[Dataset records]
Content starts
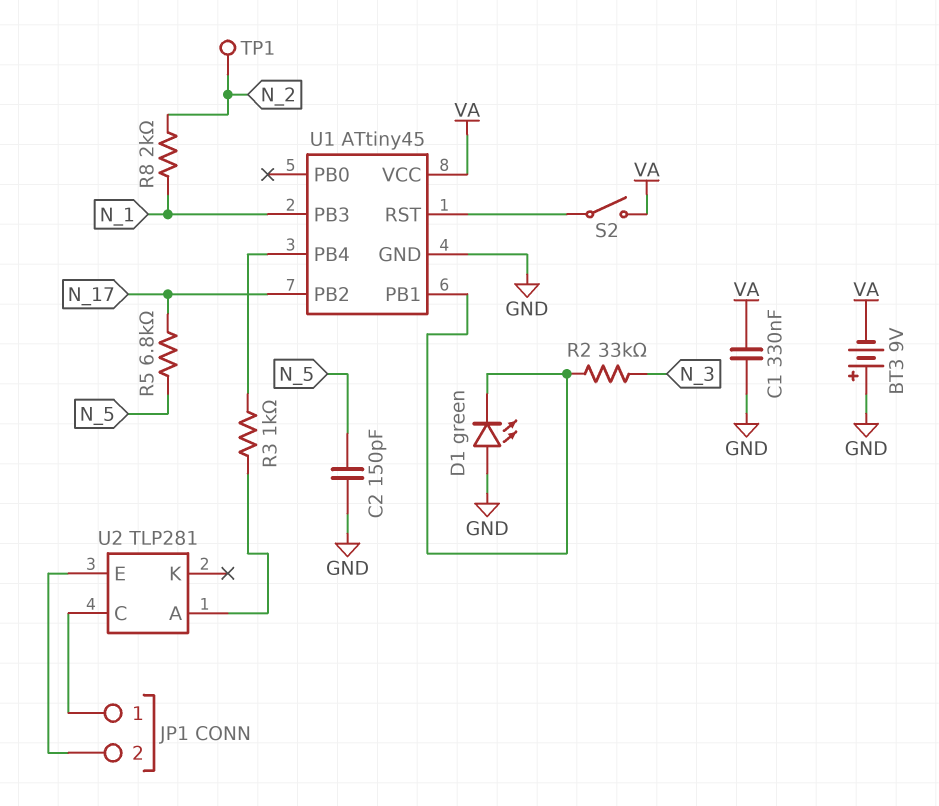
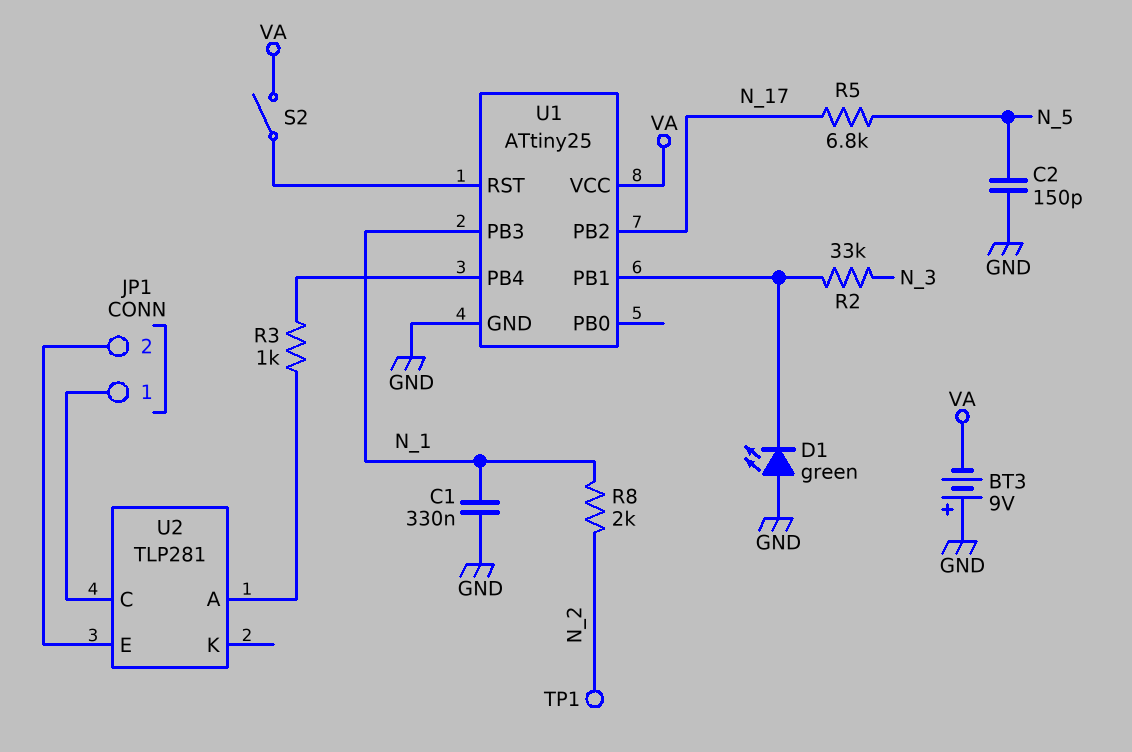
C1: 330nF (GND, VA) -> 330nF (GND, N_1)
U1: ATtiny45 -> ATtiny25

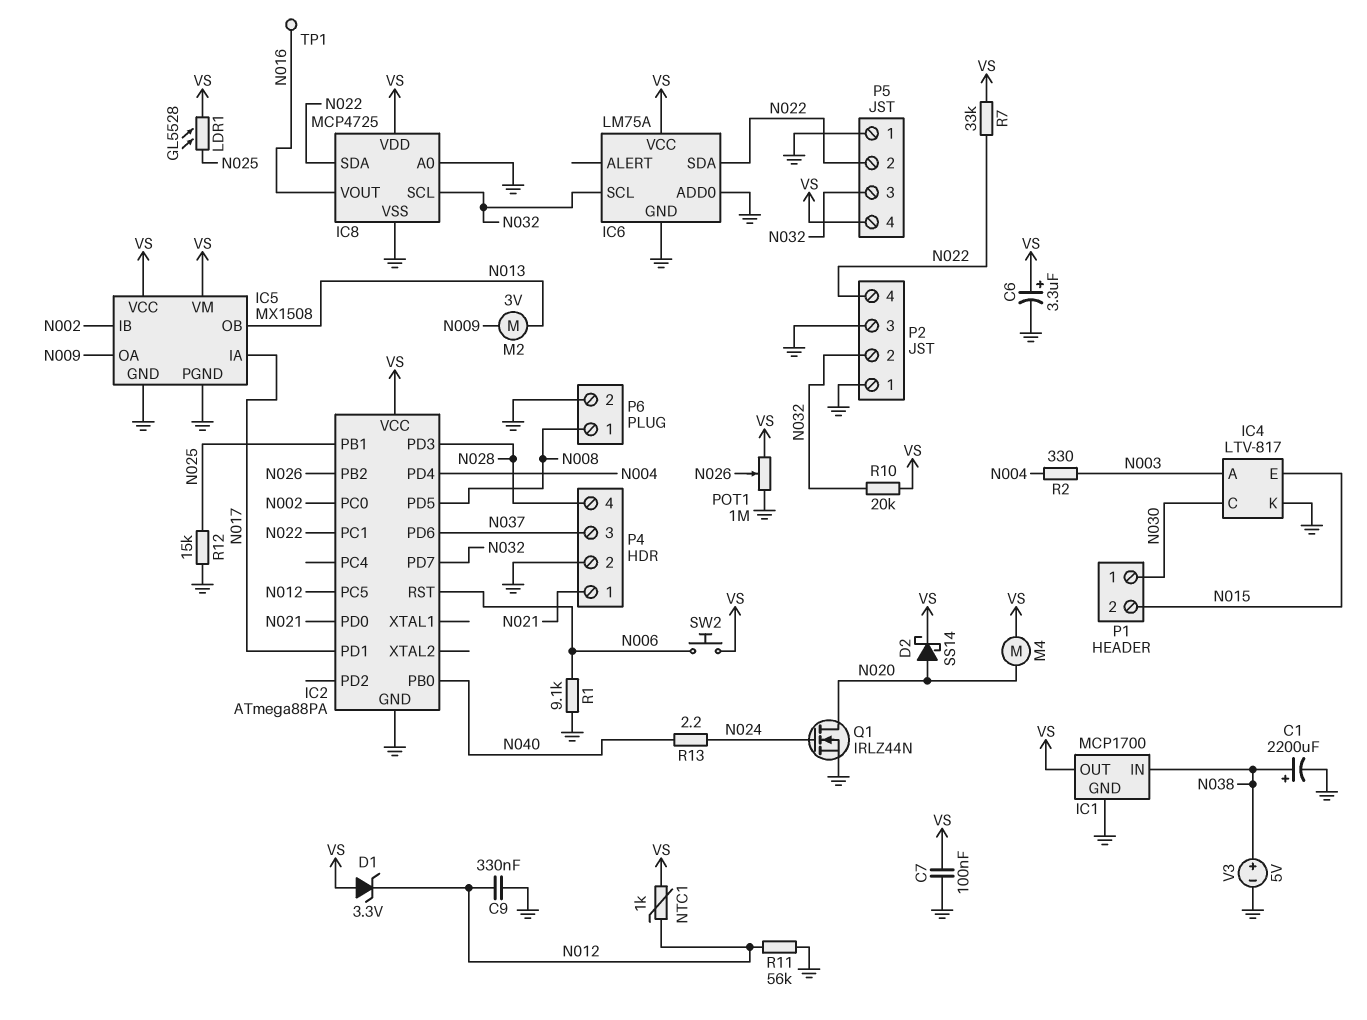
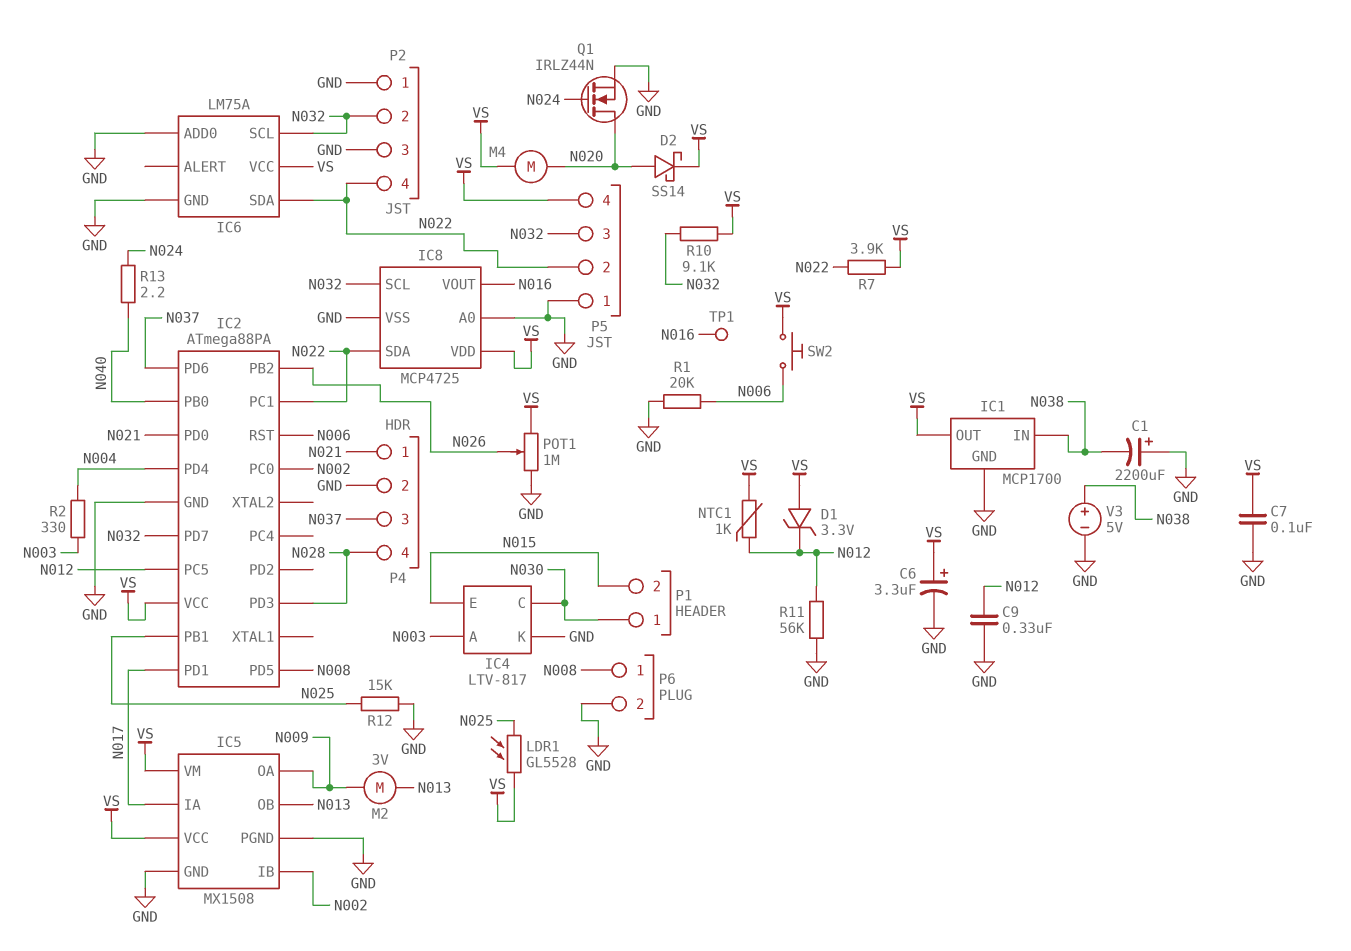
C1: 2200uF (plus N038, minus GND) -> 2200uF (plus GND, minus N038)
R1: 9.1k (GND, N006) -> 20k (GND, N006)
R7: 33k (N022, VS) -> 3.9k (N022, VS)
R10: 20k (N032, VS) -> 9.1k (N032, VS)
Content ends
Reproduce each line of the records exactly, and omit every picture.

* [ANSWER BELOW]
C1: 330nF (GND, VA) -> 330nF (GND, N_1)
U1: ATtiny45 -> ATtiny25

C1: 2200uF (plus N038, minus GND) -> 2200uF (plus GND, minus N038)
R1: 9.1k (GND, N006) -> 20k (GND, N006)
R7: 33k (N022, VS) -> 3.9k (N022, VS)
R10: 20k (N032, VS) -> 9.1k (N032, VS)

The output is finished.